- **Material supplied**:

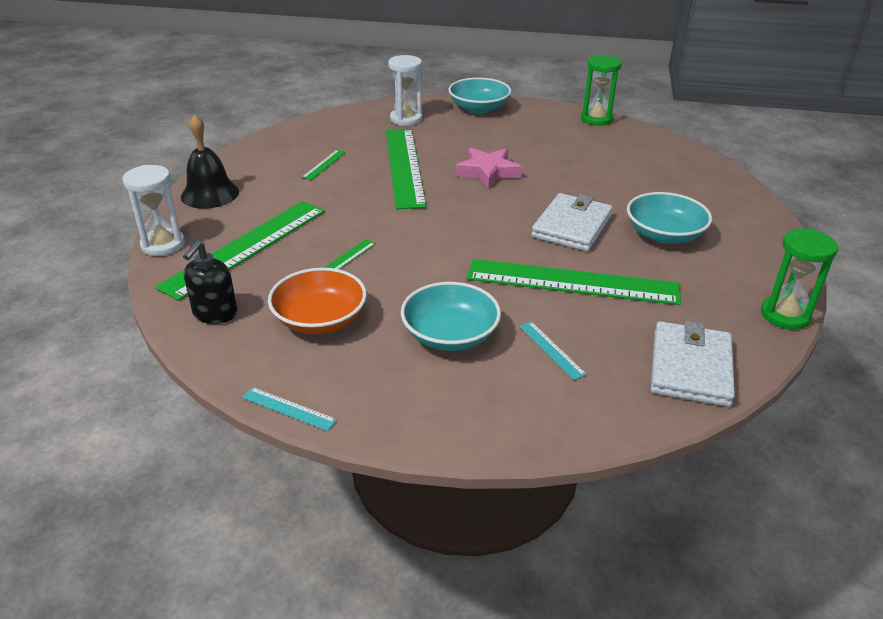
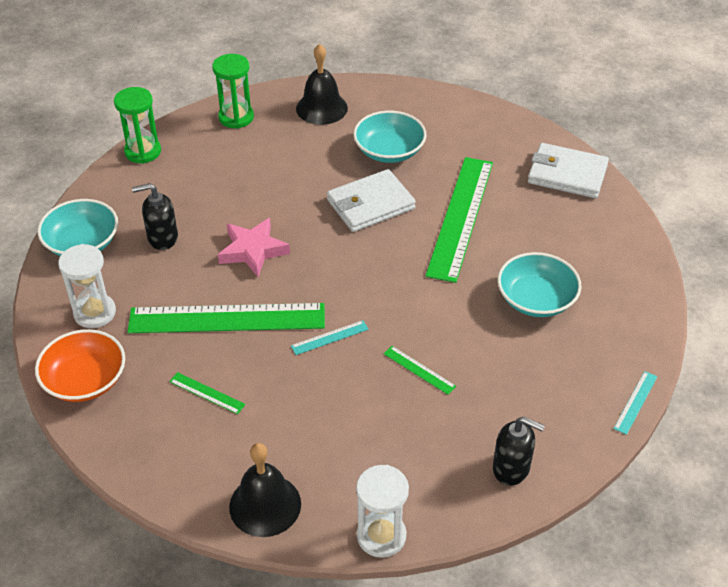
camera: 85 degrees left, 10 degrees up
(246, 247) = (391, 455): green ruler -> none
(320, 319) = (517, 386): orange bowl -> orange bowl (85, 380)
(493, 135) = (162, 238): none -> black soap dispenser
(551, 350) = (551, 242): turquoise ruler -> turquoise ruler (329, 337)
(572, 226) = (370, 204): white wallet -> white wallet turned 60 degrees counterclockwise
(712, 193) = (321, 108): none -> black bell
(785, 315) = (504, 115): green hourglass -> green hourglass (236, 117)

- **Task prompt**: Apart from the pictures, write every entry out again exactly.

- **Expected output**:
camera: 85 degrees left, 10 degrees up
(246, 247) = (391, 455): green ruler -> none
(320, 319) = (517, 386): orange bowl -> orange bowl (85, 380)
(493, 135) = (162, 238): none -> black soap dispenser
(551, 350) = (551, 242): turquoise ruler -> turquoise ruler (329, 337)
(572, 226) = (370, 204): white wallet -> white wallet turned 60 degrees counterclockwise
(712, 193) = (321, 108): none -> black bell
(785, 315) = (504, 115): green hourglass -> green hourglass (236, 117)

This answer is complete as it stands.